Description of the task
What you hand back must match the records word for word, with no pictures.

Source records
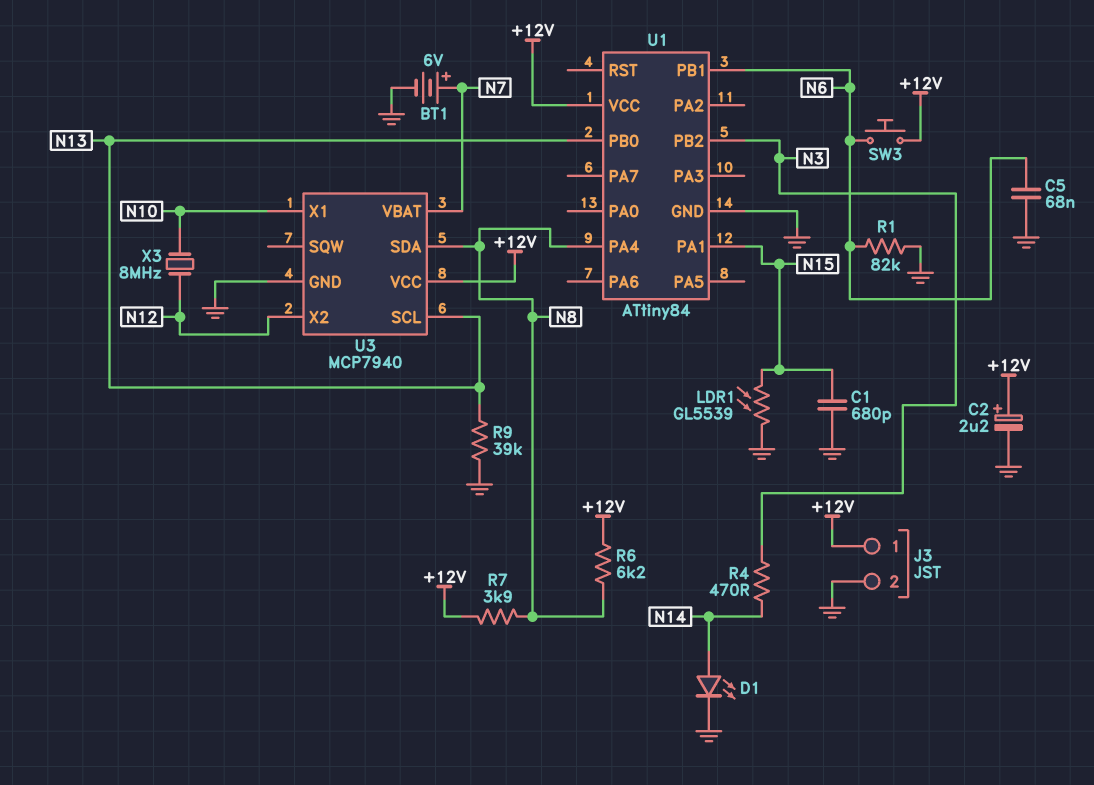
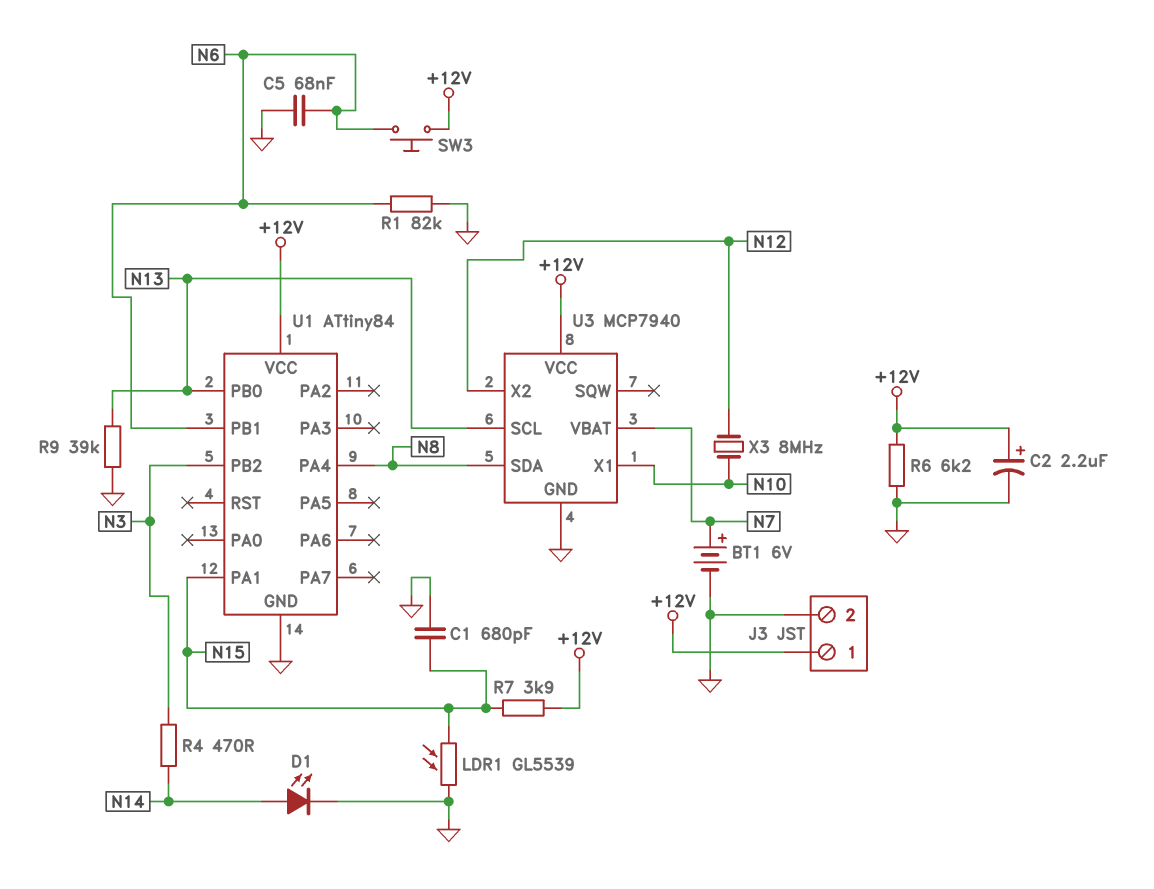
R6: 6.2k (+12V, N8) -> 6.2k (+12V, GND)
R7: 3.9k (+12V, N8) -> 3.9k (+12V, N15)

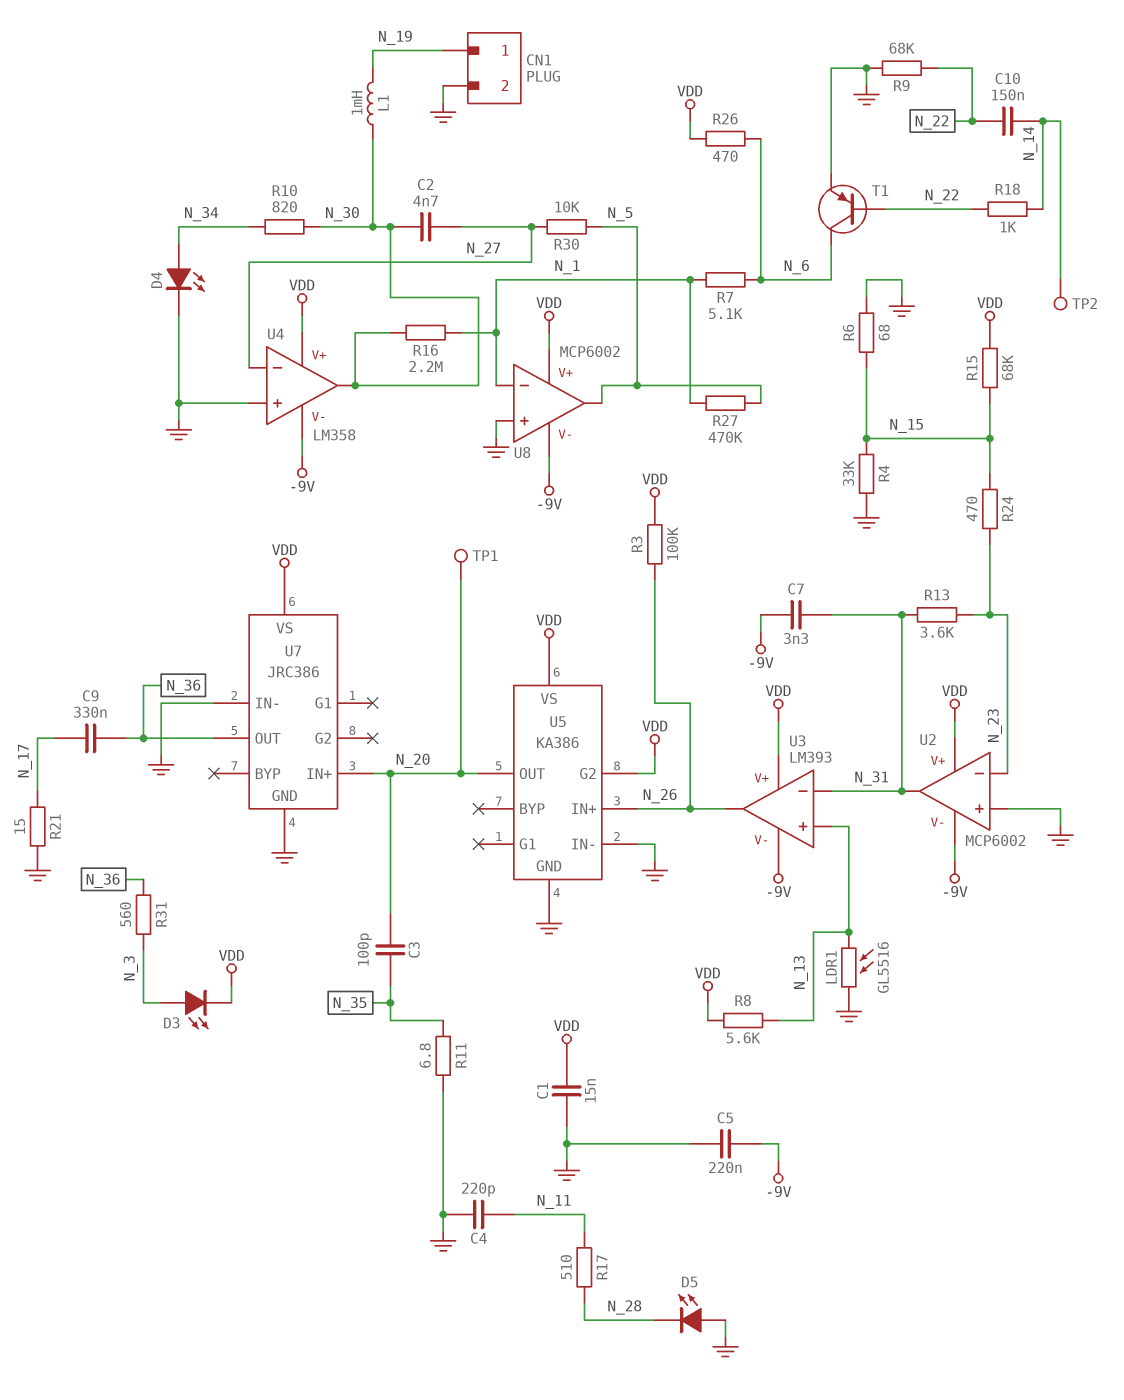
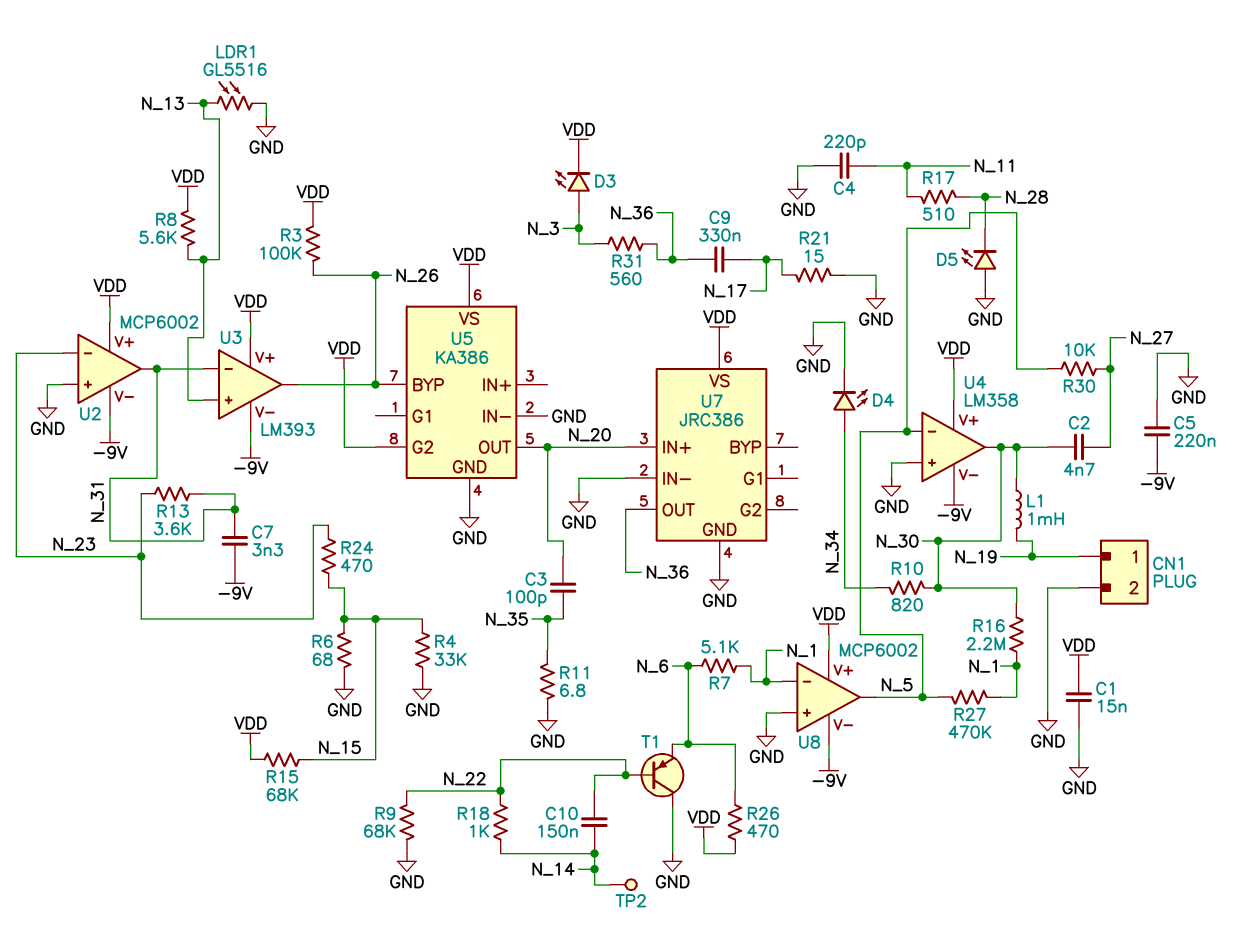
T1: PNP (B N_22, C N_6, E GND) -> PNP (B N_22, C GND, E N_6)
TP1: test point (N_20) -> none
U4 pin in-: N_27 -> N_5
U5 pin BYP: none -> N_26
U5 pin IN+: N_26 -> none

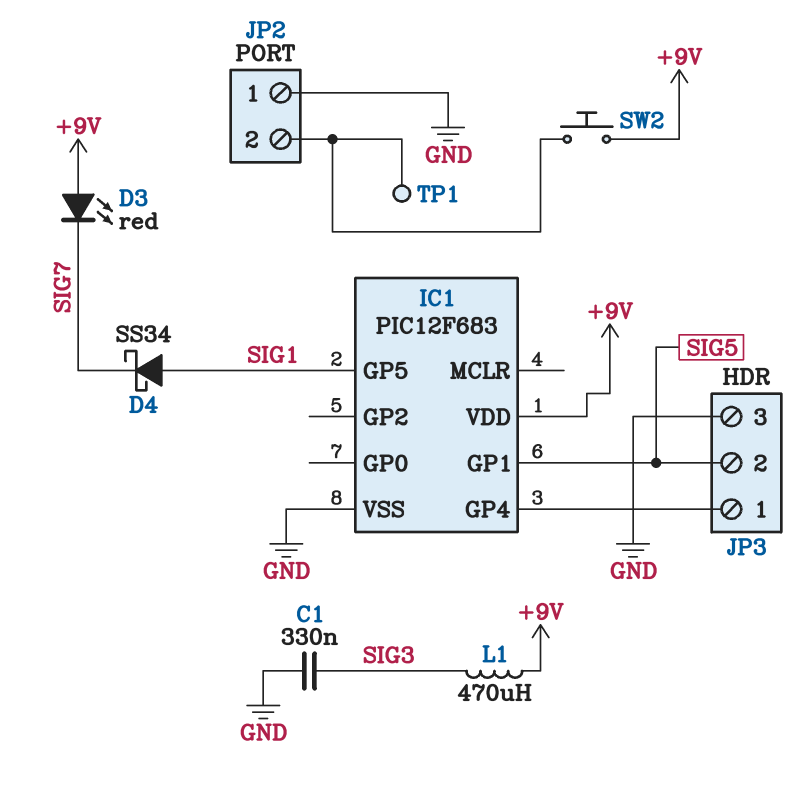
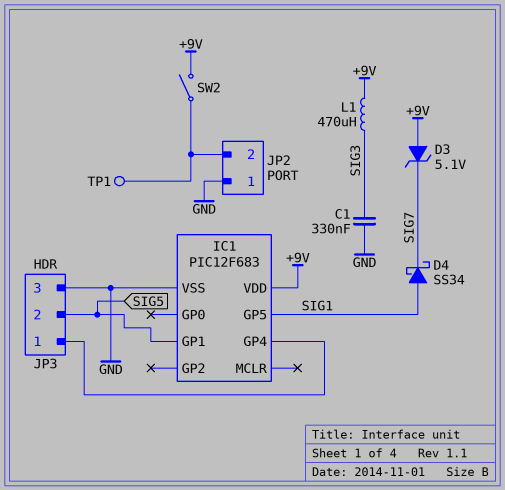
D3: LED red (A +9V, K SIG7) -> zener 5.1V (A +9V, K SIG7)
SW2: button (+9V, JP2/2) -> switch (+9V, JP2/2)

Response to this exercise
R6: 6.2k (+12V, N8) -> 6.2k (+12V, GND)
R7: 3.9k (+12V, N8) -> 3.9k (+12V, N15)

T1: PNP (B N_22, C N_6, E GND) -> PNP (B N_22, C GND, E N_6)
TP1: test point (N_20) -> none
U4 pin in-: N_27 -> N_5
U5 pin BYP: none -> N_26
U5 pin IN+: N_26 -> none

D3: LED red (A +9V, K SIG7) -> zener 5.1V (A +9V, K SIG7)
SW2: button (+9V, JP2/2) -> switch (+9V, JP2/2)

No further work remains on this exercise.